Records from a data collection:
Start of Block

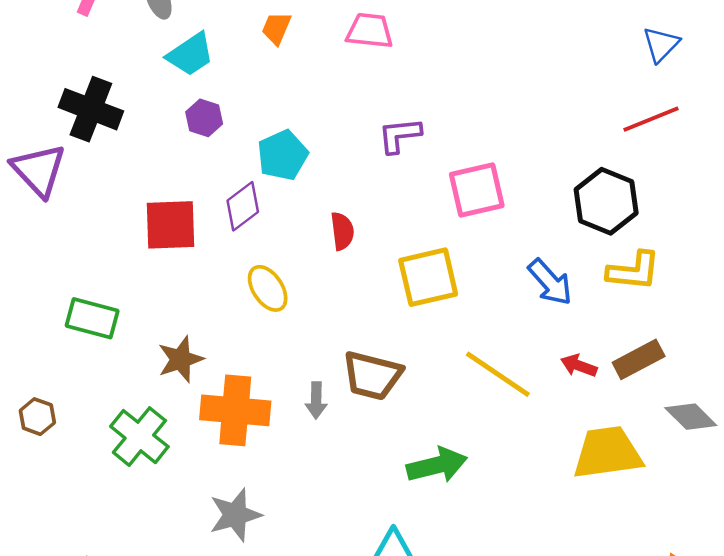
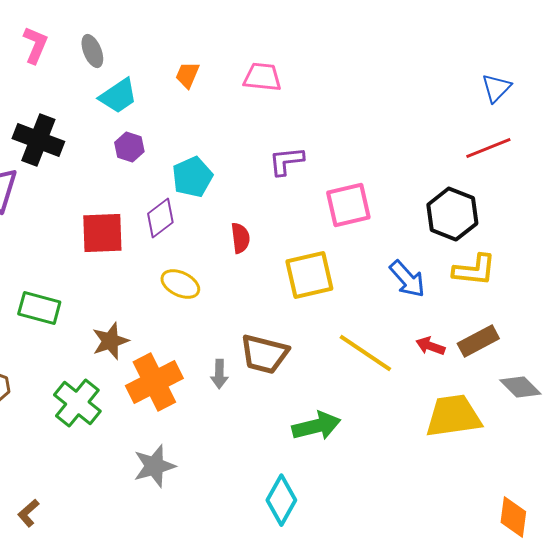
yellow ellipse: (268, 288) -> (180, 284), turned -30
orange cross: (235, 410) -> (154, 382), turned -32

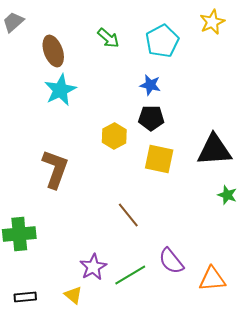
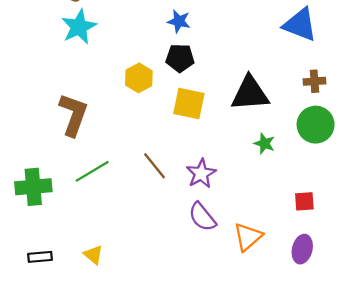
purple star: (93, 267) -> (201, 174), moved
green line: (130, 275) -> (92, 171), moved
orange triangle: (212, 279) -> (248, 237), turned -36

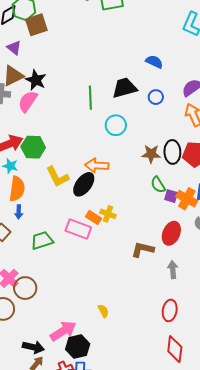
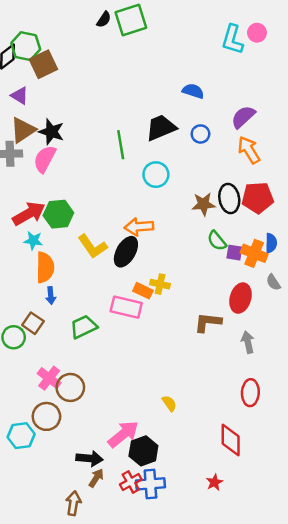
red diamond: (175, 349) -> (231, 440), moved

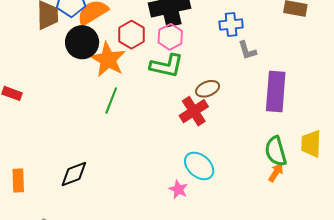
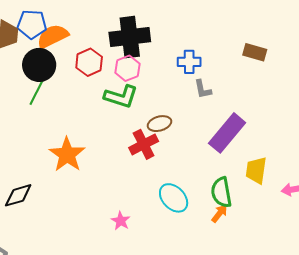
orange star: (108, 60) -> (67, 155), moved
purple rectangle: (276, 92) -> (227, 133), turned 30
green line: (111, 101) -> (37, 92), moved
yellow trapezoid: (311, 144) -> (256, 170), moved
cyan ellipse: (199, 166) -> (174, 198), moved

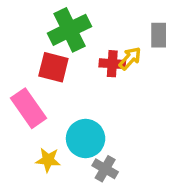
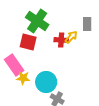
green cross: (69, 30) -> (37, 21), turned -30
yellow star: (48, 160) -> (23, 78), moved

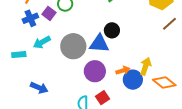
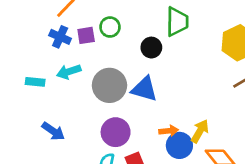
purple square: (49, 13) -> (86, 35), turned 32
blue cross: (30, 18) -> (60, 37), turned 35
black circle: (112, 30) -> (151, 48), moved
purple circle: (95, 71) -> (116, 132), moved

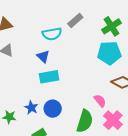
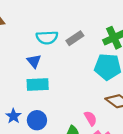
gray rectangle: (75, 20) -> (75, 38), moved

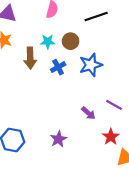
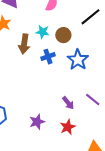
black line: (96, 17) -> (90, 17), turned -30
blue star: (91, 65) -> (78, 60), turned -30
red star: (111, 137) -> (68, 127), moved

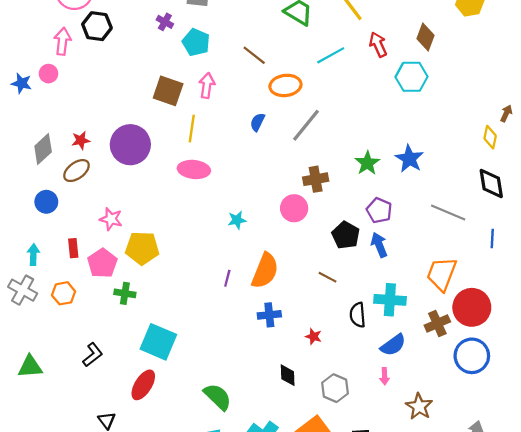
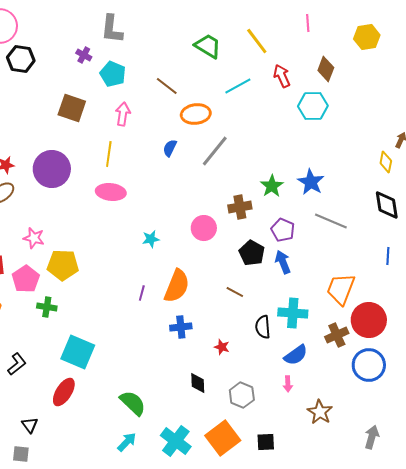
brown square: (168, 91) -> (72, 108), moved
brown cross: (316, 179) -> (240, 207), moved
gray line: (448, 213) -> (331, 221), moved

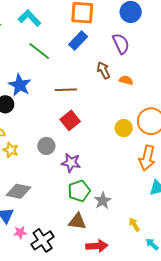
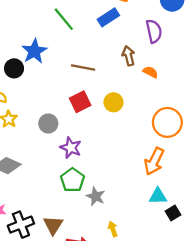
yellow circle: (124, 128) -> (113, 102), moved
green pentagon: (79, 191) -> (72, 180), turned -30
gray star: (103, 201) -> (96, 196), turned -30
brown triangle: (77, 221) -> (53, 225), moved, turned 42
yellow arrow: (134, 225) -> (113, 229), moved

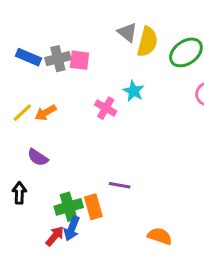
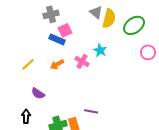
blue rectangle: (29, 57) -> (57, 39), moved
gray cross: (58, 59) -> (51, 14), moved
pink square: (79, 60) -> (65, 30), turned -32
orange arrow: (46, 113) -> (57, 64), moved

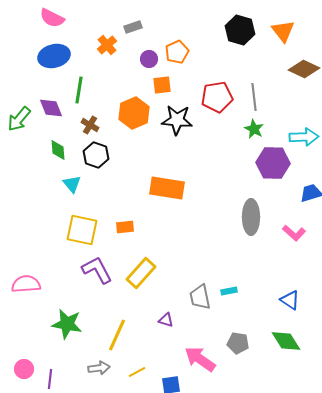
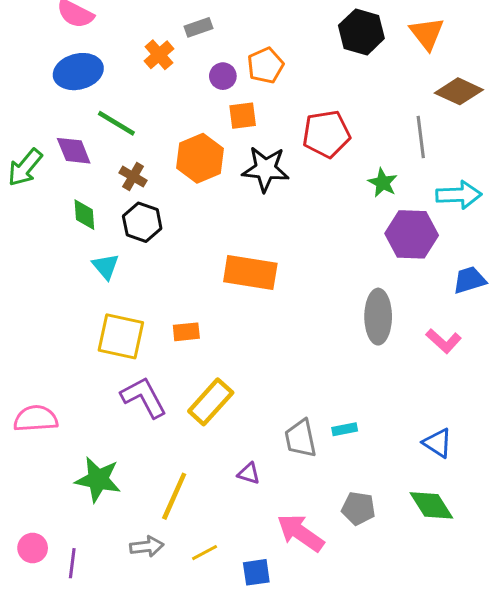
green line: (79, 90) -> (116, 123), turned -68
gray line: (254, 97) -> (421, 137), moved

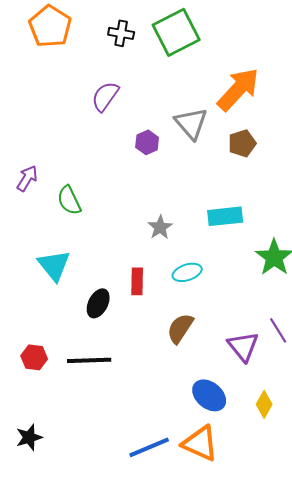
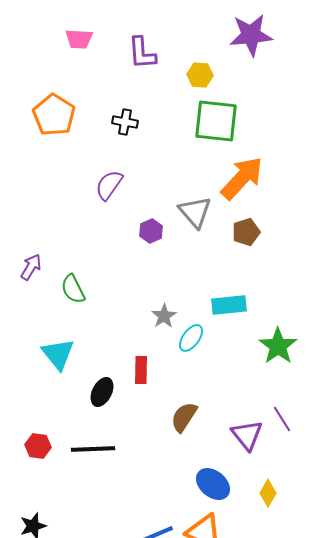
green square: (176, 32) -> (216, 121), moved, turned 33
cyan ellipse: (187, 272) -> (191, 338), moved, turned -36

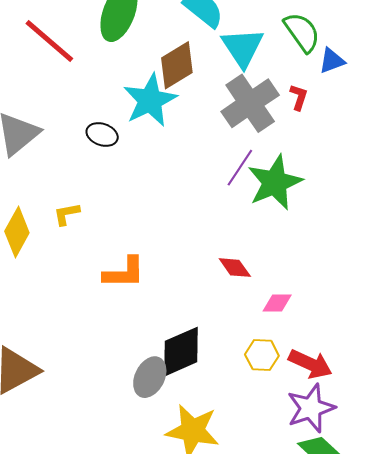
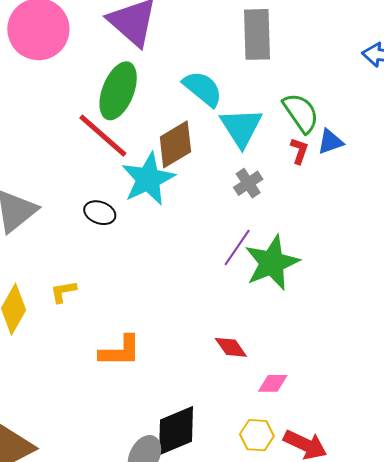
red line: (49, 41) -> (103, 136), moved
red L-shape: (299, 97) -> (299, 151), moved
gray cross: (250, 103) -> (248, 183), size x0.5

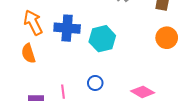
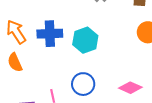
blue circle: (95, 83) -> (83, 84), size x1.5

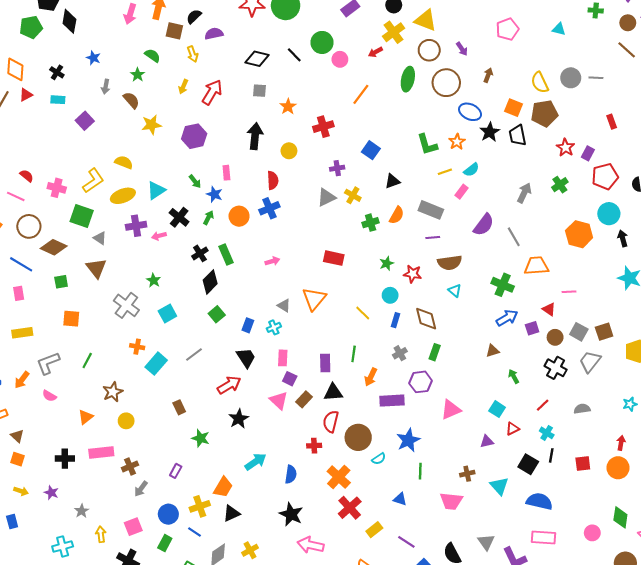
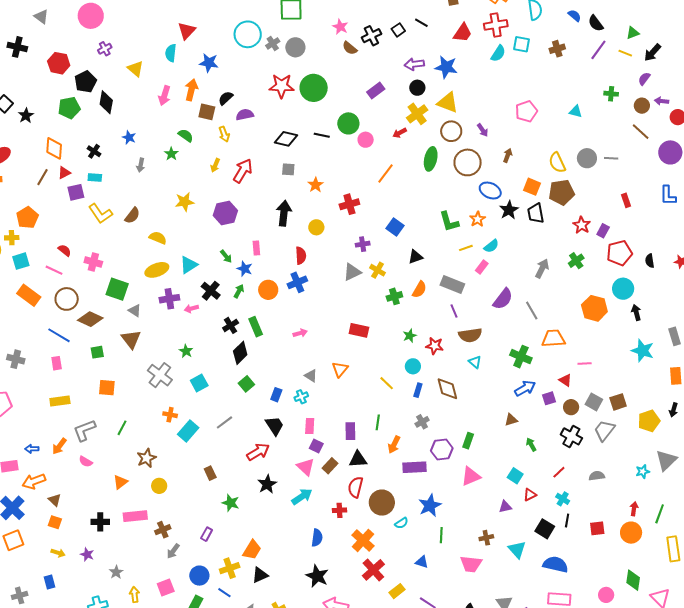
black line: (294, 55) -> (322, 135), turned -35
brown semicircle: (131, 100) -> (132, 215), moved, turned 78
purple square: (85, 121) -> (76, 192), moved, turned 30
yellow L-shape: (93, 181) -> (100, 214), moved, turned 90
purple line: (433, 237) -> (454, 311), turned 72
orange triangle: (314, 299) -> (340, 369), size x0.7
green rectangle: (435, 352) -> (468, 441), moved
cyan arrow: (256, 462) -> (302, 497), moved

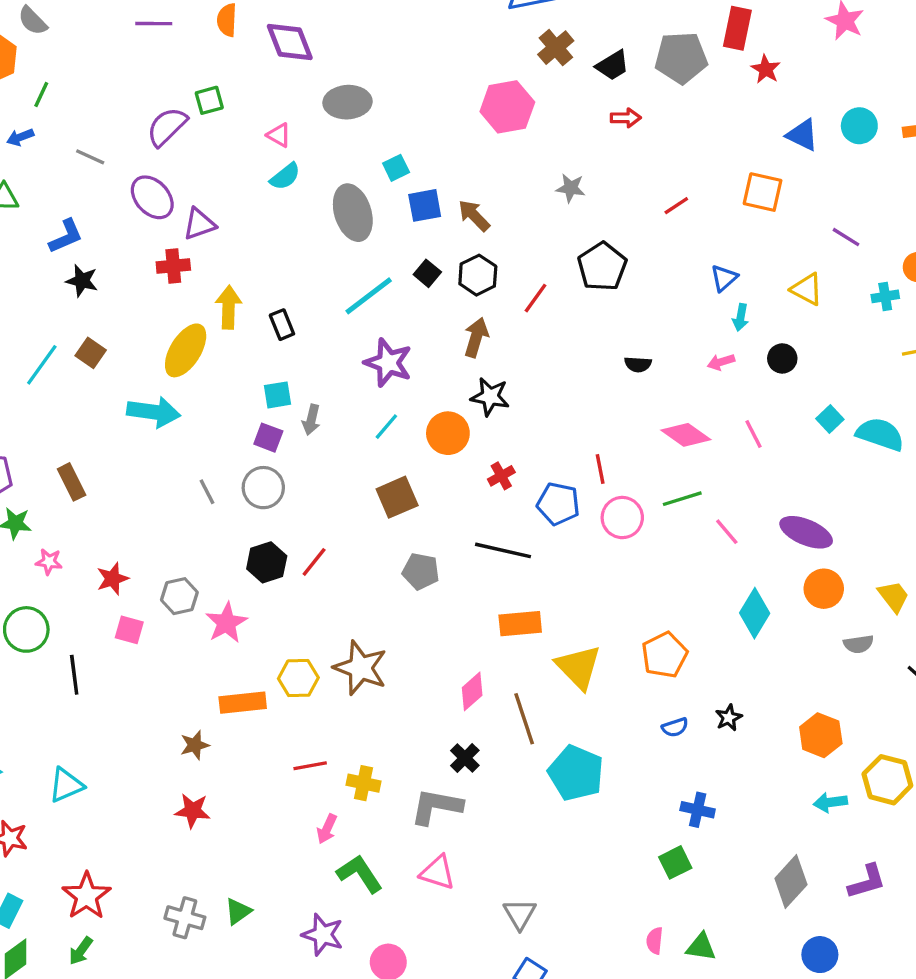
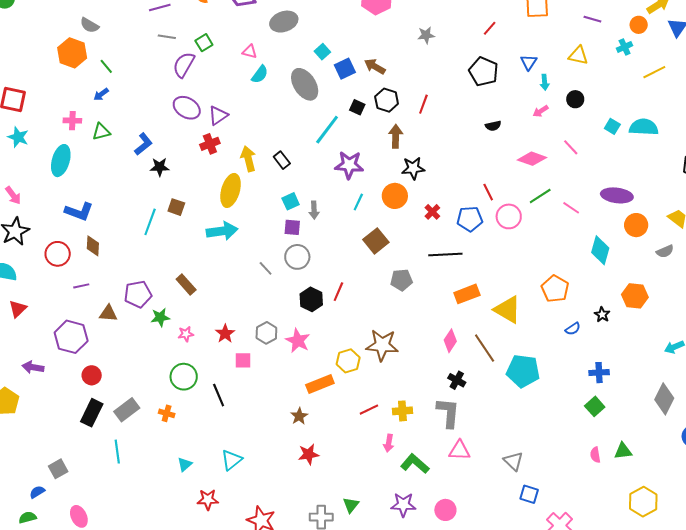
green line: (41, 94) -> (106, 66), turned -49
gray line: (90, 157) -> (167, 37), moved
black pentagon: (602, 267) -> (484, 72), moved
orange hexagon: (821, 735) -> (635, 296), moved
gray L-shape: (436, 806) -> (448, 413), turned 100

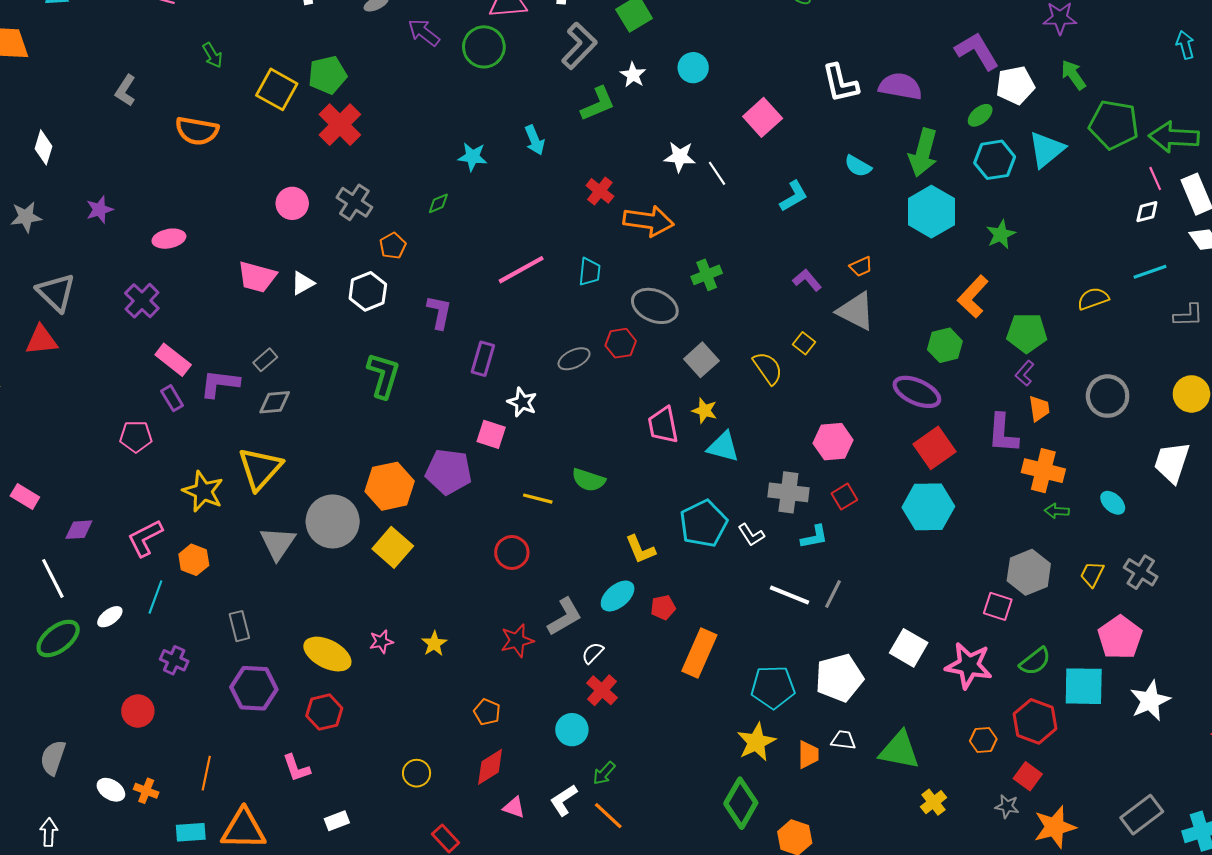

End of Block

**DIRECTIONS:**
Would you copy, word for word, only the lines above from the one containing "purple star: (93, 267) -> (201, 174), moved" through the one containing "brown square: (168, 91) -> (72, 108), moved", both included, and please leave out the pictures?

**PROBLEM SOLUTION:**
purple star: (93, 267) -> (201, 174), moved
green line: (130, 275) -> (92, 171), moved
orange triangle: (212, 279) -> (248, 237), turned -36

red diamond: (175, 349) -> (231, 440), moved

orange star: (108, 60) -> (67, 155), moved
purple rectangle: (276, 92) -> (227, 133), turned 30
green line: (111, 101) -> (37, 92), moved
yellow trapezoid: (311, 144) -> (256, 170), moved
cyan ellipse: (199, 166) -> (174, 198), moved

green cross: (69, 30) -> (37, 21), turned -30
yellow star: (48, 160) -> (23, 78), moved

purple square: (49, 13) -> (86, 35), turned 32
blue cross: (30, 18) -> (60, 37), turned 35
black circle: (112, 30) -> (151, 48), moved
purple circle: (95, 71) -> (116, 132), moved

gray rectangle: (75, 20) -> (75, 38), moved

black line: (96, 17) -> (90, 17), turned -30
blue star: (91, 65) -> (78, 60), turned -30
red star: (111, 137) -> (68, 127), moved

brown square: (168, 91) -> (72, 108), moved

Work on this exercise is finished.